### Work instruction
One part of the entries below is wanted: the lines from the one containing "black spoon: 1 -> 2" through the one containing "white rolling pin: 7 -> 4". Write those out exactly and nothing else.

### Source data
- - -

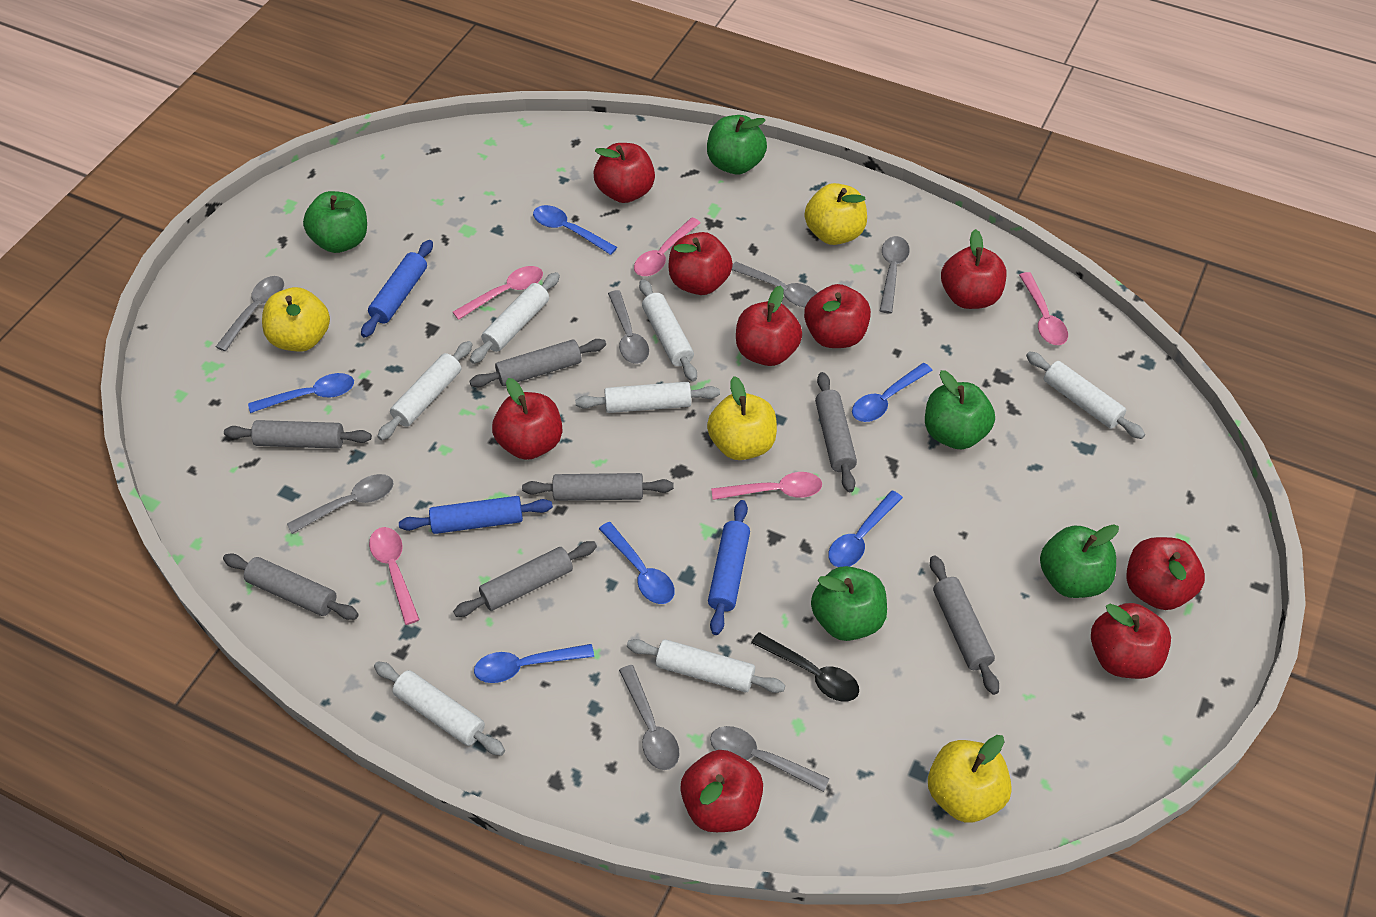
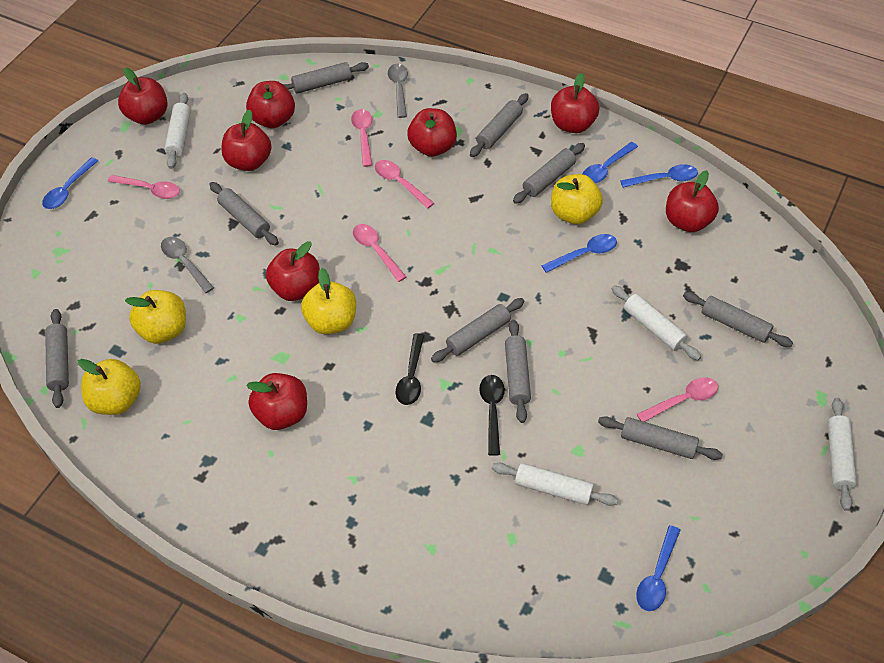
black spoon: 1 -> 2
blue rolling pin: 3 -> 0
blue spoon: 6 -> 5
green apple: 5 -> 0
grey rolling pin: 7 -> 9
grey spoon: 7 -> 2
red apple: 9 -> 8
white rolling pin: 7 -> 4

- - -

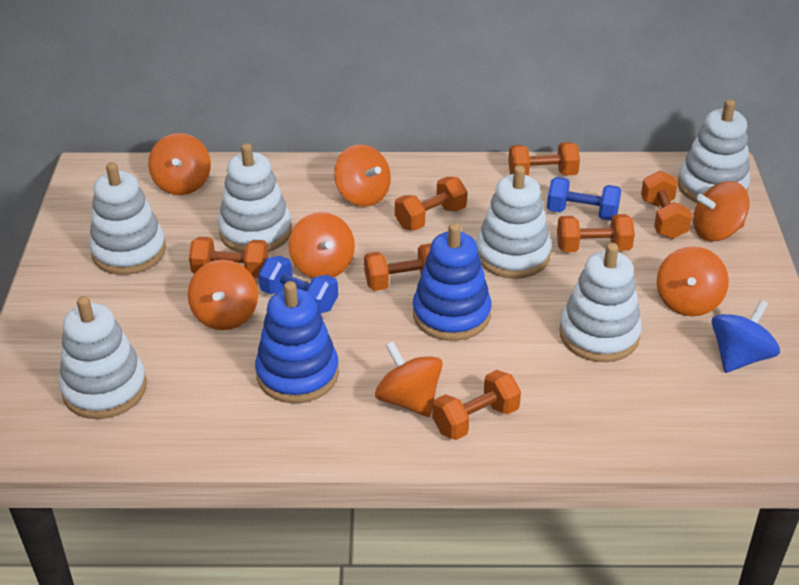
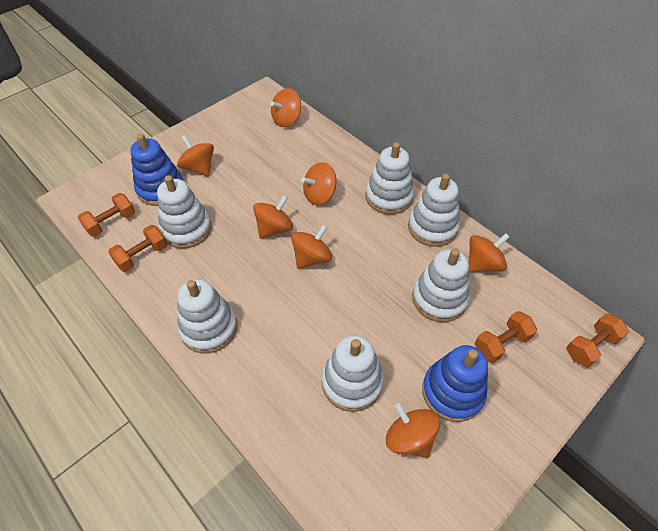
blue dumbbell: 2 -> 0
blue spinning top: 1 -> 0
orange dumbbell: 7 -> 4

- - -

### Solution for this problem
black spoon: 1 -> 2
blue rolling pin: 3 -> 0
blue spoon: 6 -> 5
green apple: 5 -> 0
grey rolling pin: 7 -> 9
grey spoon: 7 -> 2
red apple: 9 -> 8
white rolling pin: 7 -> 4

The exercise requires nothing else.